Data items:

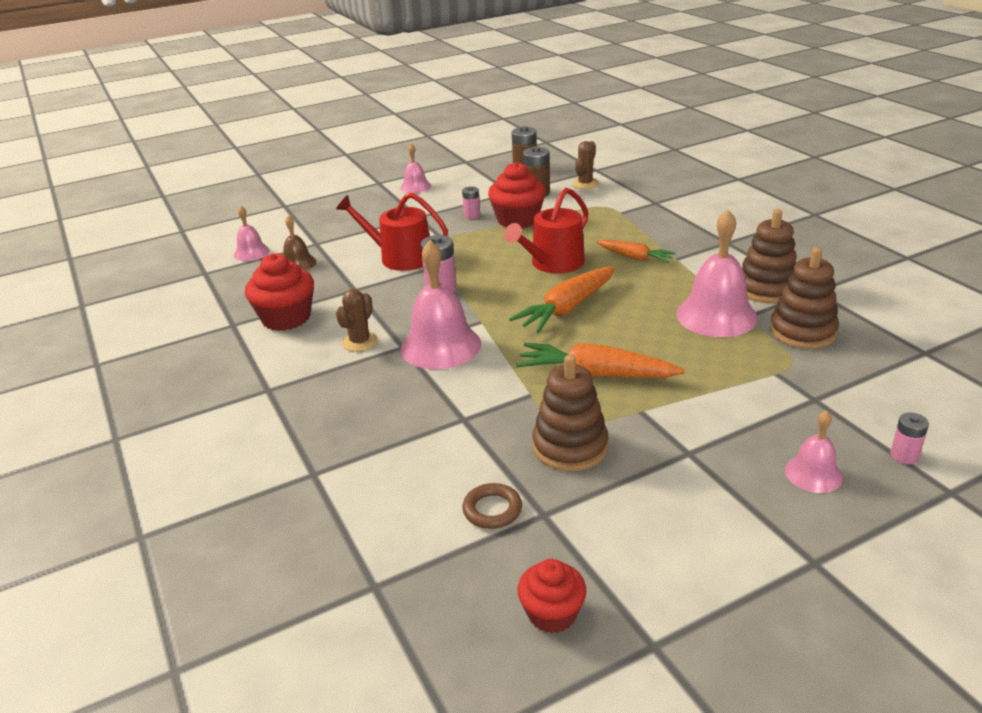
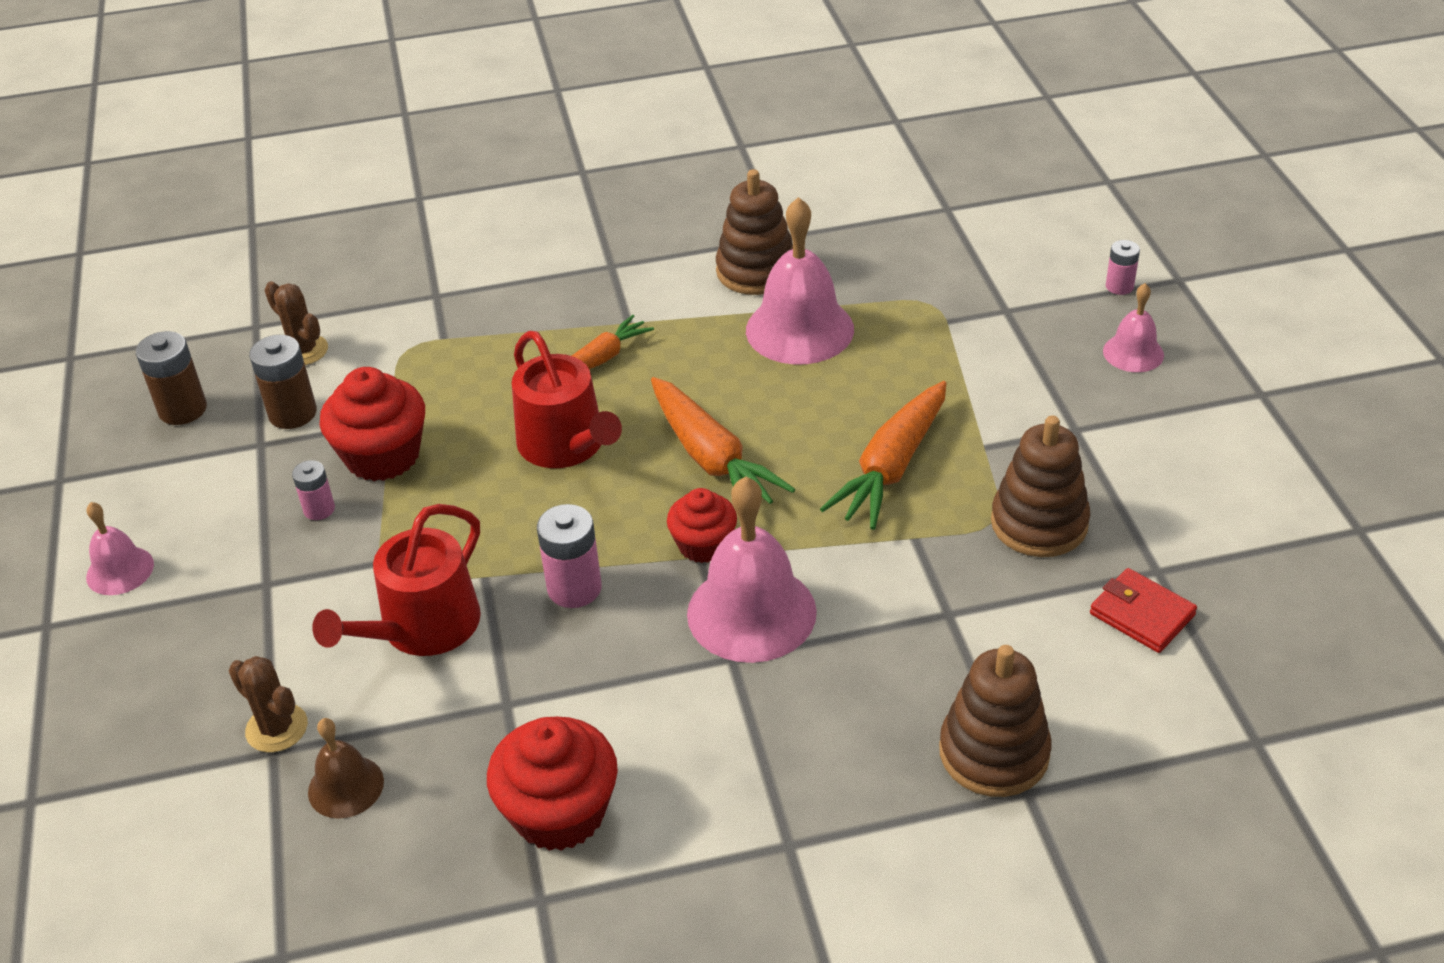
camera: 75 degrees left, 10 degrees up
(251, 252) = (238, 868): pink bell -> none
(360, 342) = (693, 711): brown cactus -> brown cactus (277, 728)
(492, 510) = (1141, 614): brown ring -> red wallet
(552, 613) = (1313, 594): red cupcake -> red cupcake (703, 545)
(802, 332) = (869, 275): brown stacking toy -> brown stacking toy (994, 753)

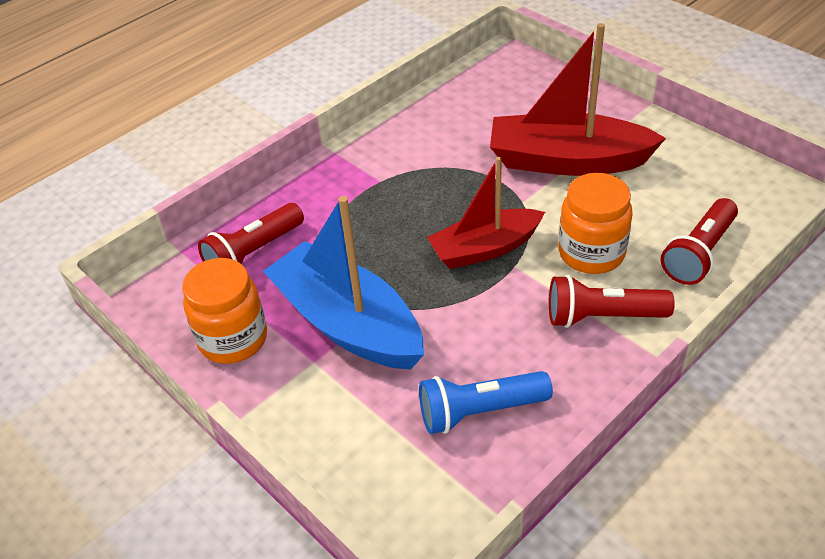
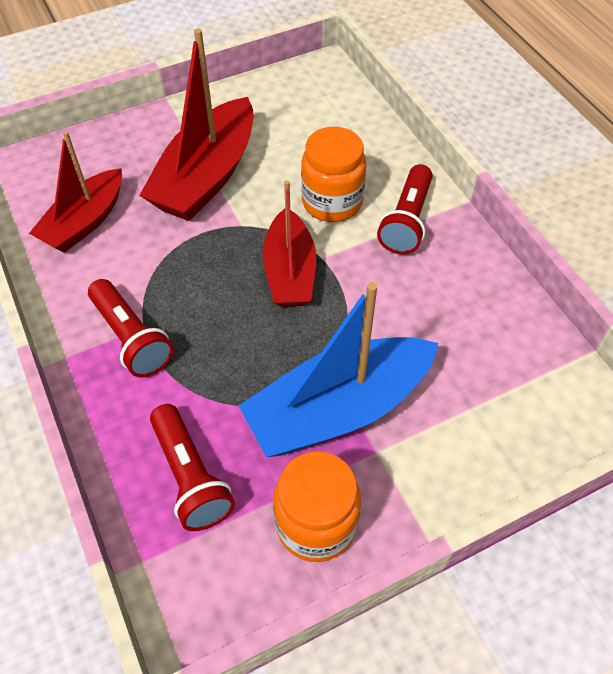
camera: 75 degrees left, 10 degrees up
(470, 112) = (84, 222): none -> red boat
(480, 411) = (480, 335): blue flashlight -> none
(699, 254) = (364, 140): red flashlight -> red flashlight (131, 338)

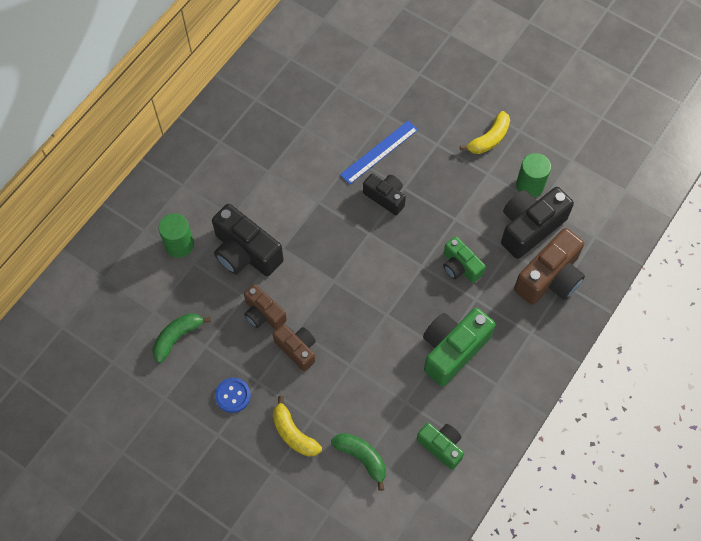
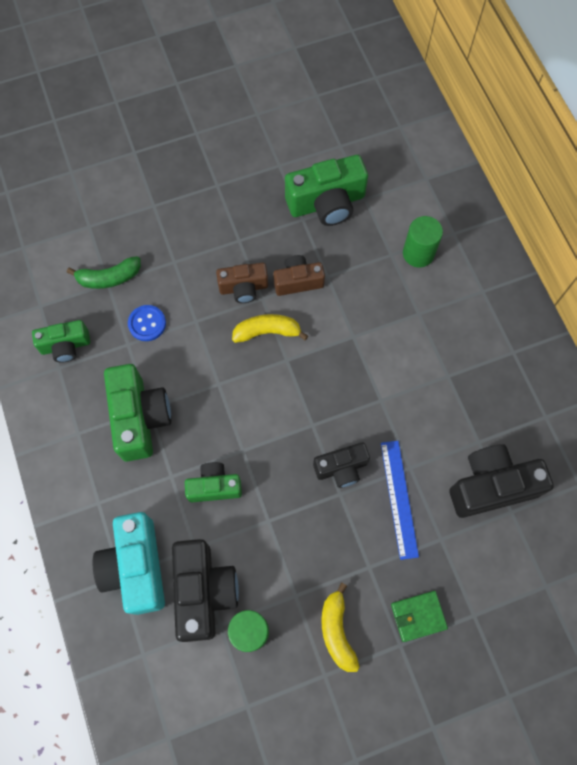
camera: 125 degrees right, 5 degrees up
(177, 337) = (326, 203): green banana -> green camera
(233, 395) = (241, 215): blue button -> blue button (147, 323)
(245, 252) = (371, 303): black camera -> black camera (491, 486)
(293, 433) = (172, 240): yellow banana -> yellow banana (267, 332)
(444, 101) = (418, 616): none -> green wallet
(550, 278) = (136, 567): brown camera -> turquoise camera

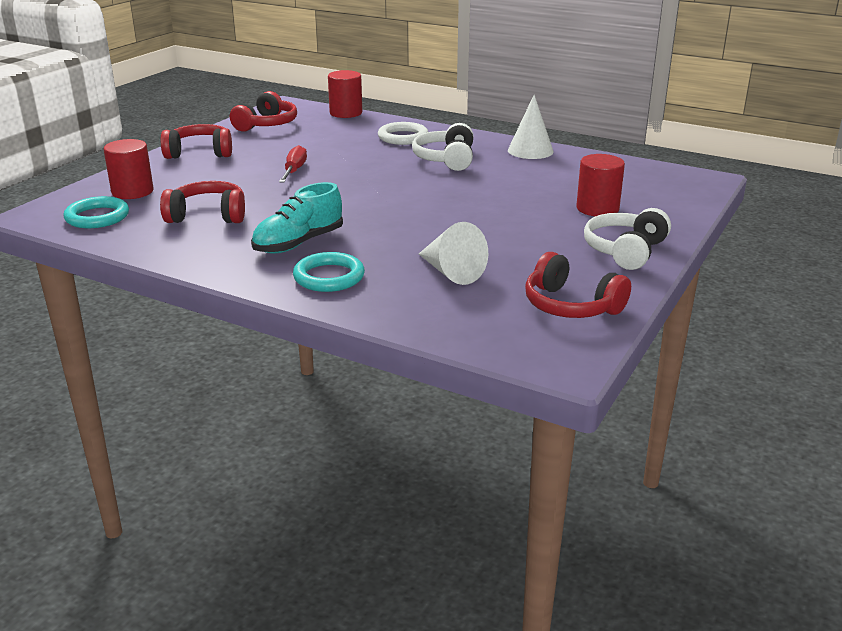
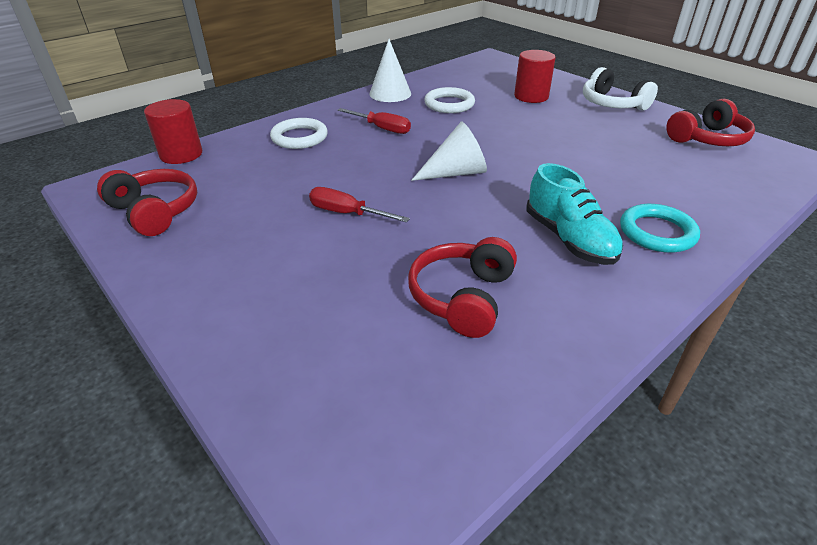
camera: 70 degrees left, 10 degrees up
(97, 217) = (417, 420): turquoise ring -> none
(132, 192) = (326, 368): red cylinder -> none
(200, 153) = (210, 281): red headphones -> none
(446, 159) = (382, 128): white headphones -> red screwdriver
(451, 272) = (647, 171): white cone -> white cone (455, 173)
(531, 176) = (449, 104): none -> white ring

- WHAT NEEDS TO BE DONE -
Every line from the first line of the entries above through the line with "(492, 510) = (1141, 614): brown" must be repeated exactly, and pictures must not be.

- RESULT OF THE TASK -
camera: 75 degrees left, 10 degrees up
(251, 252) = (238, 868): pink bell -> none
(360, 342) = (693, 711): brown cactus -> brown cactus (277, 728)
(492, 510) = (1141, 614): brown ring -> red wallet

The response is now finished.